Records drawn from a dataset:
::::::::::

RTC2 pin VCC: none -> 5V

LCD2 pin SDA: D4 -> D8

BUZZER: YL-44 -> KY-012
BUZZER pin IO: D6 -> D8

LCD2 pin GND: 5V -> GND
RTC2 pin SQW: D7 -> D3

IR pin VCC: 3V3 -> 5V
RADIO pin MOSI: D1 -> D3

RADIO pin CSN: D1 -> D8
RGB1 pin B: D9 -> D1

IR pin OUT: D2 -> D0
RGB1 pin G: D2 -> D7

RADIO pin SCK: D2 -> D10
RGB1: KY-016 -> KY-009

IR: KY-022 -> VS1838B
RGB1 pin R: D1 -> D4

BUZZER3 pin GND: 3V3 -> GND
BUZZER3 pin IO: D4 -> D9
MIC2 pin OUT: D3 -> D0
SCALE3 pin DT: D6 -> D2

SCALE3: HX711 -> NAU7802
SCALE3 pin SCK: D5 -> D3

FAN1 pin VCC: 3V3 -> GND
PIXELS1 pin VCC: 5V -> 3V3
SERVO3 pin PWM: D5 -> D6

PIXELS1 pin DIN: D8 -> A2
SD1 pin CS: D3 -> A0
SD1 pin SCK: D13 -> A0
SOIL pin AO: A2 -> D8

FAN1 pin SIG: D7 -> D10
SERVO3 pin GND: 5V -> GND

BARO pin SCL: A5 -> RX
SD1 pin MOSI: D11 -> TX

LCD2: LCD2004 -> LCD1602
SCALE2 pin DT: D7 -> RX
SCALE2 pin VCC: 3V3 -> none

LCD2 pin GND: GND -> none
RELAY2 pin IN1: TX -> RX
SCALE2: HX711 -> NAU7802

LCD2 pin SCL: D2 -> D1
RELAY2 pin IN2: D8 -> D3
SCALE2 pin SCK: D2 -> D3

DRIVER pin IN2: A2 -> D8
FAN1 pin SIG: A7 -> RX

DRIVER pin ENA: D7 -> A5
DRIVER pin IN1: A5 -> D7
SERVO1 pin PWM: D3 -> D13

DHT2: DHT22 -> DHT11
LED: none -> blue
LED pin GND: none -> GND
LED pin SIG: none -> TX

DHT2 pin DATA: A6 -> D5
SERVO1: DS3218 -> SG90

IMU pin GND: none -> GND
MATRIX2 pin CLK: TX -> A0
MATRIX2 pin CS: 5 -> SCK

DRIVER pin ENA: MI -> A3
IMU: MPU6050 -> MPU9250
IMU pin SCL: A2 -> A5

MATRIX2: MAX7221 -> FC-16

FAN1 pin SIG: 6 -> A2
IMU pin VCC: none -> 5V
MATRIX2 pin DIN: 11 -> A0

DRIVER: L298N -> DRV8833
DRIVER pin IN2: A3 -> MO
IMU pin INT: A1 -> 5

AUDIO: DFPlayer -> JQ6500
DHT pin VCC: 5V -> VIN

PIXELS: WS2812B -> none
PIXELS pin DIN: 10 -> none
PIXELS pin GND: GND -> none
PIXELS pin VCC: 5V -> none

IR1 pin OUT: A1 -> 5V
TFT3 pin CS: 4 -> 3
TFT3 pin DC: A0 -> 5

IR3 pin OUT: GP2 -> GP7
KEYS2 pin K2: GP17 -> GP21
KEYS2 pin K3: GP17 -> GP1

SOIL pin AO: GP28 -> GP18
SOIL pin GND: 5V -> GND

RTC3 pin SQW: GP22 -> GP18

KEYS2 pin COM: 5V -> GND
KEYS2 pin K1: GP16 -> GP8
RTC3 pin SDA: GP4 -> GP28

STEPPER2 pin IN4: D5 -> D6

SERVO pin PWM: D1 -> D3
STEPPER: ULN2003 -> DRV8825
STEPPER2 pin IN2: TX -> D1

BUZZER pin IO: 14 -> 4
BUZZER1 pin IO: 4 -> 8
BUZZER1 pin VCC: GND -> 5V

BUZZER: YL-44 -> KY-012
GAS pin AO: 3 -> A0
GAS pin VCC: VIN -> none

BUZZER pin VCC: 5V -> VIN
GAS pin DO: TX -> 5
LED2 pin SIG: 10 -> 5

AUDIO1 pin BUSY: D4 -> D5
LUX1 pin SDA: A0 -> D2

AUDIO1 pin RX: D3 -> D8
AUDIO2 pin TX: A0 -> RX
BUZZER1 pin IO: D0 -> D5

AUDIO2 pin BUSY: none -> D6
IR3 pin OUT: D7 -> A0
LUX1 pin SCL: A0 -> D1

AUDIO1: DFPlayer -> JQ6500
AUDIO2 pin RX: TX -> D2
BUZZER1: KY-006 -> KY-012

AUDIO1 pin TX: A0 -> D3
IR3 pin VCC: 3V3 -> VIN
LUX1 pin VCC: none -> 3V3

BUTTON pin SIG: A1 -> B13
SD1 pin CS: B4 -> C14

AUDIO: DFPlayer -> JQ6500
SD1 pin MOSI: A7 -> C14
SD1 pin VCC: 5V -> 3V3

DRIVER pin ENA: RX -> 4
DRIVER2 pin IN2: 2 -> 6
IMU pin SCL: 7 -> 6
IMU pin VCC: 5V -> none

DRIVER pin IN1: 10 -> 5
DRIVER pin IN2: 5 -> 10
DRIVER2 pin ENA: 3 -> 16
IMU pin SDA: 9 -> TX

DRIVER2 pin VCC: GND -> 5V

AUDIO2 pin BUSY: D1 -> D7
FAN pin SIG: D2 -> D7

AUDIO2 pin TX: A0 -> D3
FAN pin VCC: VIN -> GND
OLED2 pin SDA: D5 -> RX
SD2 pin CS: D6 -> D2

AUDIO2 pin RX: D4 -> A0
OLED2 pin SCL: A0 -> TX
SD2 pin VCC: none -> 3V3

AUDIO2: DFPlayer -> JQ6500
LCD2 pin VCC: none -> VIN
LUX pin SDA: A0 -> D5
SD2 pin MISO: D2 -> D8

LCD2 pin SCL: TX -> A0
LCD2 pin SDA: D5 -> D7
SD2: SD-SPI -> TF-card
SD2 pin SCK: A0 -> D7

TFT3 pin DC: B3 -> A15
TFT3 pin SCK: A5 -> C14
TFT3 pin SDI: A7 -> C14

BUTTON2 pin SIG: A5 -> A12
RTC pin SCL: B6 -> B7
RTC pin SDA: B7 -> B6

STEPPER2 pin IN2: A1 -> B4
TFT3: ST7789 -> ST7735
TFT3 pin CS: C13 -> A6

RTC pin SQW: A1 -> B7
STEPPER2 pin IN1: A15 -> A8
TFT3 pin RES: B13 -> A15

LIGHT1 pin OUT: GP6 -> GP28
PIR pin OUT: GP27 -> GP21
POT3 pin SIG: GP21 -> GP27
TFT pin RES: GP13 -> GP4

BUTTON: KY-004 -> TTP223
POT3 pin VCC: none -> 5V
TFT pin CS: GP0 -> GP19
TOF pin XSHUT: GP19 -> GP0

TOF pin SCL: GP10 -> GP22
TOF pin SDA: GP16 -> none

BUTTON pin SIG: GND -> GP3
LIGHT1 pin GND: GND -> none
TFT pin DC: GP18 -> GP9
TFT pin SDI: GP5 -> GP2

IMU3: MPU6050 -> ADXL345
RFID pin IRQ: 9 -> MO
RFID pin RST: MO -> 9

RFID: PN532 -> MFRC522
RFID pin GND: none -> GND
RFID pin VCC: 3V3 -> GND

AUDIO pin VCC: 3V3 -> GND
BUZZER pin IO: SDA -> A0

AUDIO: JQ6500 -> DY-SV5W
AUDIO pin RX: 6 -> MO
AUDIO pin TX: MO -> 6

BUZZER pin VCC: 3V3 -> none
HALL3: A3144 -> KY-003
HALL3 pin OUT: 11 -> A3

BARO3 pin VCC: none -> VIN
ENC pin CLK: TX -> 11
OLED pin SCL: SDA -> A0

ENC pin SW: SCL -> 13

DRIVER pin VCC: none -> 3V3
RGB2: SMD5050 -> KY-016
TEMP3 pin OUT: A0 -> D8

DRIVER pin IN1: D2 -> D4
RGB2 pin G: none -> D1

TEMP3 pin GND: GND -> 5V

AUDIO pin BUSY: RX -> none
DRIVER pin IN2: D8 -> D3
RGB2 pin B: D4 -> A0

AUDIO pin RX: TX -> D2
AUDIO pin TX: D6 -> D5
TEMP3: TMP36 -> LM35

::::::::::

Find the line with "DRIVER pin IN1: A5 -> D7" in the entries above. Retype it and each line after it, exactly, through the line with "SD2: SD-SPI -> TF-card", and stop there.

_REPLY_:
DRIVER pin IN1: A5 -> D7
SERVO1 pin PWM: D3 -> D13

DHT2: DHT22 -> DHT11
LED: none -> blue
LED pin GND: none -> GND
LED pin SIG: none -> TX

DHT2 pin DATA: A6 -> D5
SERVO1: DS3218 -> SG90

IMU pin GND: none -> GND
MATRIX2 pin CLK: TX -> A0
MATRIX2 pin CS: 5 -> SCK

DRIVER pin ENA: MI -> A3
IMU: MPU6050 -> MPU9250
IMU pin SCL: A2 -> A5

MATRIX2: MAX7221 -> FC-16

FAN1 pin SIG: 6 -> A2
IMU pin VCC: none -> 5V
MATRIX2 pin DIN: 11 -> A0

DRIVER: L298N -> DRV8833
DRIVER pin IN2: A3 -> MO
IMU pin INT: A1 -> 5

AUDIO: DFPlayer -> JQ6500
DHT pin VCC: 5V -> VIN

PIXELS: WS2812B -> none
PIXELS pin DIN: 10 -> none
PIXELS pin GND: GND -> none
PIXELS pin VCC: 5V -> none

IR1 pin OUT: A1 -> 5V
TFT3 pin CS: 4 -> 3
TFT3 pin DC: A0 -> 5

IR3 pin OUT: GP2 -> GP7
KEYS2 pin K2: GP17 -> GP21
KEYS2 pin K3: GP17 -> GP1

SOIL pin AO: GP28 -> GP18
SOIL pin GND: 5V -> GND

RTC3 pin SQW: GP22 -> GP18

KEYS2 pin COM: 5V -> GND
KEYS2 pin K1: GP16 -> GP8
RTC3 pin SDA: GP4 -> GP28

STEPPER2 pin IN4: D5 -> D6

SERVO pin PWM: D1 -> D3
STEPPER: ULN2003 -> DRV8825
STEPPER2 pin IN2: TX -> D1

BUZZER pin IO: 14 -> 4
BUZZER1 pin IO: 4 -> 8
BUZZER1 pin VCC: GND -> 5V

BUZZER: YL-44 -> KY-012
GAS pin AO: 3 -> A0
GAS pin VCC: VIN -> none

BUZZER pin VCC: 5V -> VIN
GAS pin DO: TX -> 5
LED2 pin SIG: 10 -> 5

AUDIO1 pin BUSY: D4 -> D5
LUX1 pin SDA: A0 -> D2

AUDIO1 pin RX: D3 -> D8
AUDIO2 pin TX: A0 -> RX
BUZZER1 pin IO: D0 -> D5

AUDIO2 pin BUSY: none -> D6
IR3 pin OUT: D7 -> A0
LUX1 pin SCL: A0 -> D1

AUDIO1: DFPlayer -> JQ6500
AUDIO2 pin RX: TX -> D2
BUZZER1: KY-006 -> KY-012

AUDIO1 pin TX: A0 -> D3
IR3 pin VCC: 3V3 -> VIN
LUX1 pin VCC: none -> 3V3

BUTTON pin SIG: A1 -> B13
SD1 pin CS: B4 -> C14

AUDIO: DFPlayer -> JQ6500
SD1 pin MOSI: A7 -> C14
SD1 pin VCC: 5V -> 3V3

DRIVER pin ENA: RX -> 4
DRIVER2 pin IN2: 2 -> 6
IMU pin SCL: 7 -> 6
IMU pin VCC: 5V -> none

DRIVER pin IN1: 10 -> 5
DRIVER pin IN2: 5 -> 10
DRIVER2 pin ENA: 3 -> 16
IMU pin SDA: 9 -> TX

DRIVER2 pin VCC: GND -> 5V

AUDIO2 pin BUSY: D1 -> D7
FAN pin SIG: D2 -> D7

AUDIO2 pin TX: A0 -> D3
FAN pin VCC: VIN -> GND
OLED2 pin SDA: D5 -> RX
SD2 pin CS: D6 -> D2

AUDIO2 pin RX: D4 -> A0
OLED2 pin SCL: A0 -> TX
SD2 pin VCC: none -> 3V3

AUDIO2: DFPlayer -> JQ6500
LCD2 pin VCC: none -> VIN
LUX pin SDA: A0 -> D5
SD2 pin MISO: D2 -> D8

LCD2 pin SCL: TX -> A0
LCD2 pin SDA: D5 -> D7
SD2: SD-SPI -> TF-card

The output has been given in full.